▶ **Excerpted records**:
Start of Block

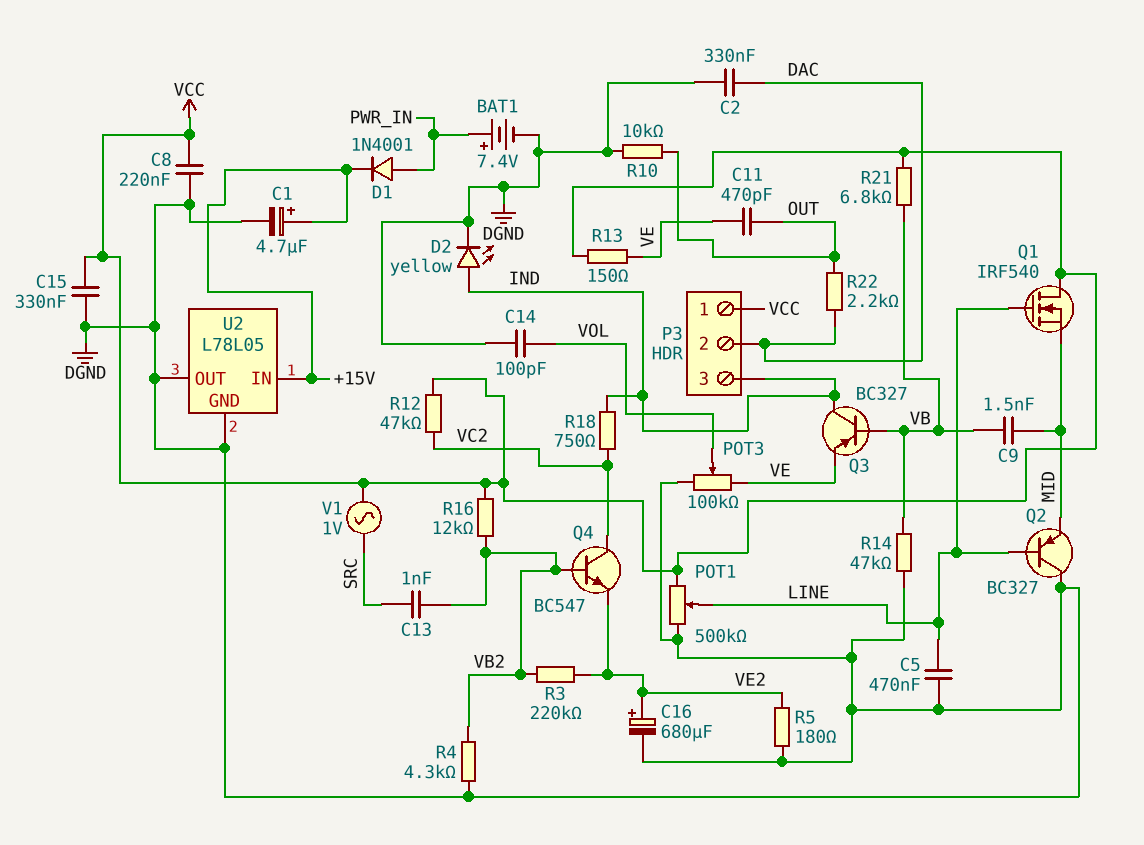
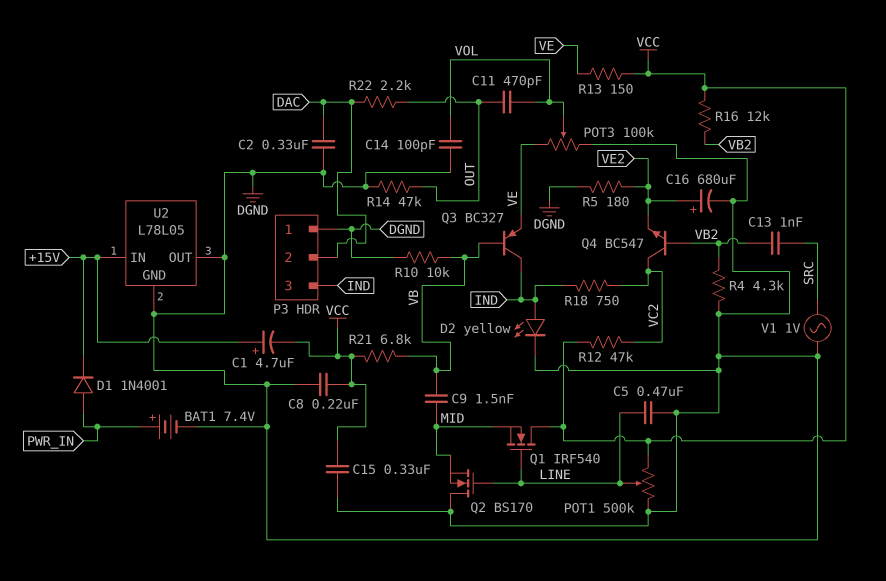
C1: 4.7uF (plus +15V, minus DGND) -> 4.7uF (plus +15V, minus VCC)
C11: 470pF (OUT, VE) -> 470pF (OUT, VOL)
P3 pin 1: VCC -> DGND
Q2: PNP BC327 (B LINE, C DGND, E MID) -> NMOS BS170 (G LINE, D DGND, S MID)
R3: 220k (VB2, VE2) -> none
R10: 10k (DGND, OUT) -> 10k (DGND, VB)
R14: 47k (DGND, VB) -> 47k (DGND, OUT)
V1: AC 1V (SRC, VCC) -> AC 1V (DGND, SRC)

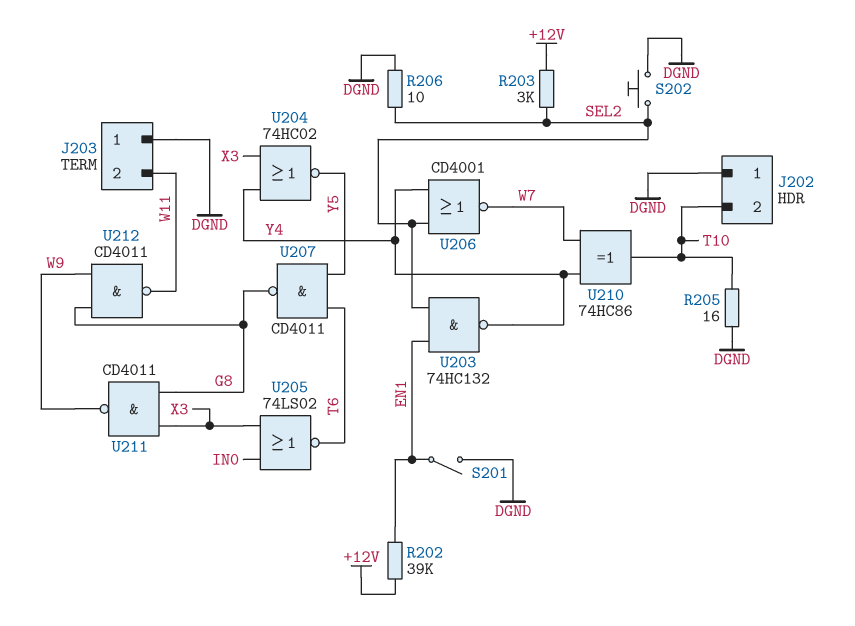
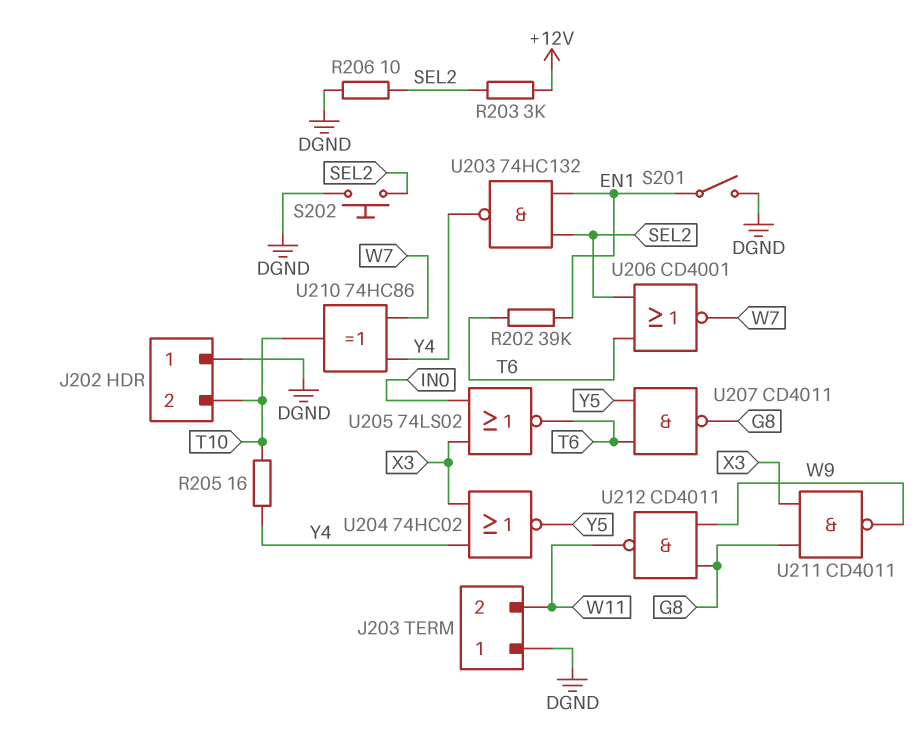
R202: 39k (+12V, EN1) -> 39k (EN1, T6)
R205: 16 (DGND, T10) -> 16 (T10, Y4)
U206: NOR CD4001 (in SEL2, in Y4, out W7) -> NOR CD4001 (in SEL2, in T6, out W7)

End of Block

▶ **Work to be completed**:
Pictures are to be left out; otherwise, copy exactly each line from the one containing "R3: 220k (VB2, VE2) -> none" through the last line of the listing.

▶ **Response to this task**:
R3: 220k (VB2, VE2) -> none
R10: 10k (DGND, OUT) -> 10k (DGND, VB)
R14: 47k (DGND, VB) -> 47k (DGND, OUT)
V1: AC 1V (SRC, VCC) -> AC 1V (DGND, SRC)

R202: 39k (+12V, EN1) -> 39k (EN1, T6)
R205: 16 (DGND, T10) -> 16 (T10, Y4)
U206: NOR CD4001 (in SEL2, in Y4, out W7) -> NOR CD4001 (in SEL2, in T6, out W7)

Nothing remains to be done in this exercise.